◆ How to complete this task ◆
Say how many lines in the material below hold the word "grey", and say nothing else.

--- Dataset records ---

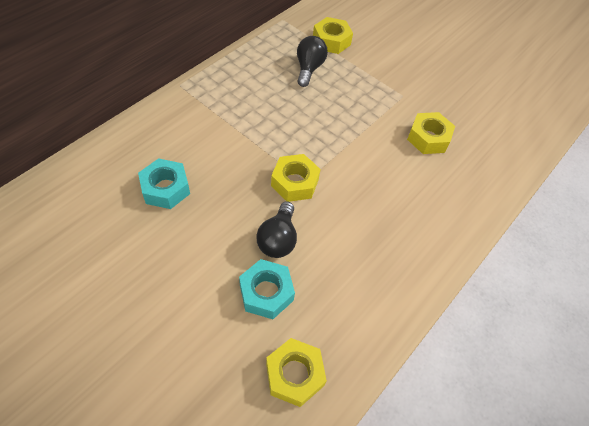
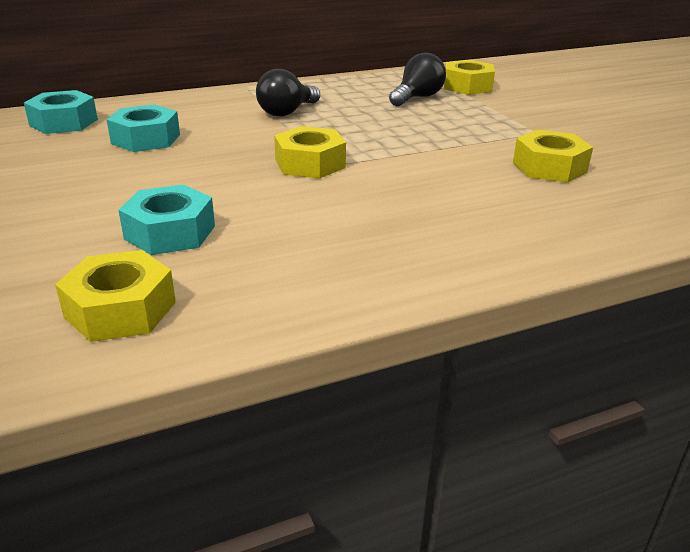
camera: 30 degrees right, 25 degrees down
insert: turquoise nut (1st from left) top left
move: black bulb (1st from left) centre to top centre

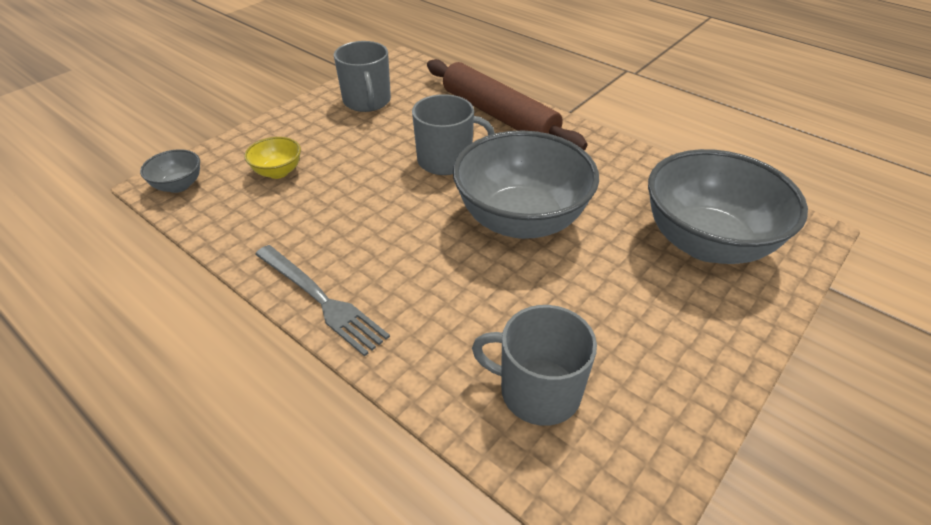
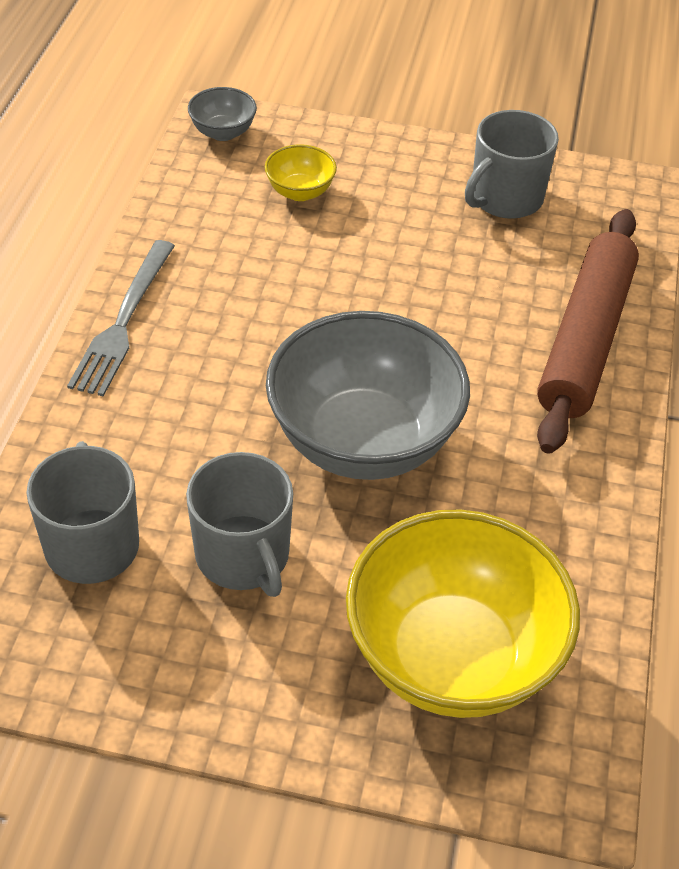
camera: 60 degrees right, 5 degrees up
move: ash-grey tea mug (2nd from left) top centre to centre
recolor: ash-grey bowl (3rd from left) middle right to bright yellow bowl (2nd from left) bottom right

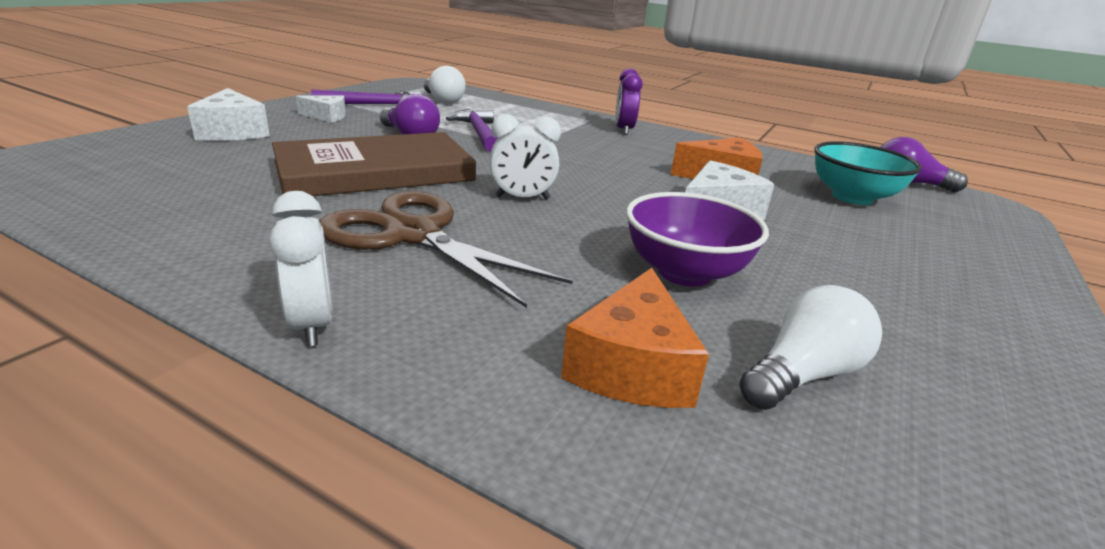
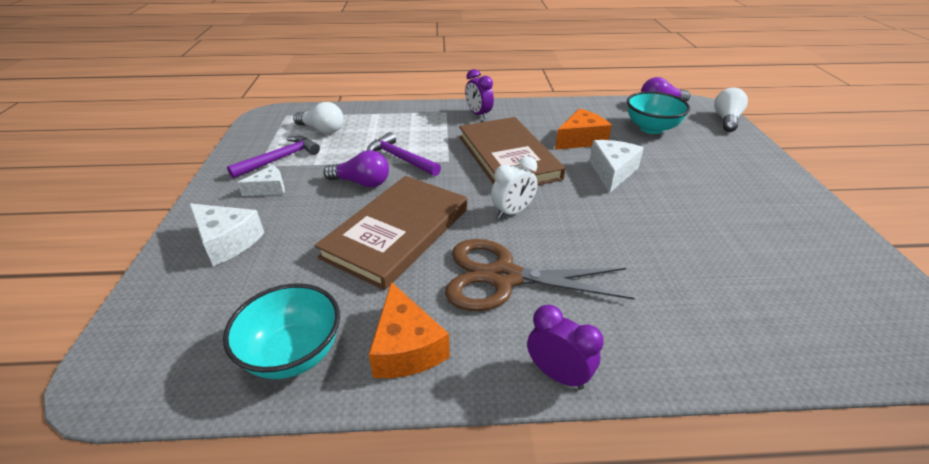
camera: 30 degrees left, 10 degrees up
delete: violet bowl centre
insert: turquoise bowl (1st from left) bottom left; dark brown hardcover (2nd from left) top centre
move: bright orange cheese (1st from left) centre to bottom centre; snow-white bulb (2nd from left) middle right to top right
recolor: snow-white clock (1st from left) middle left to violet clock (2nd from left) bottom centre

---

◆ Task response ◆
2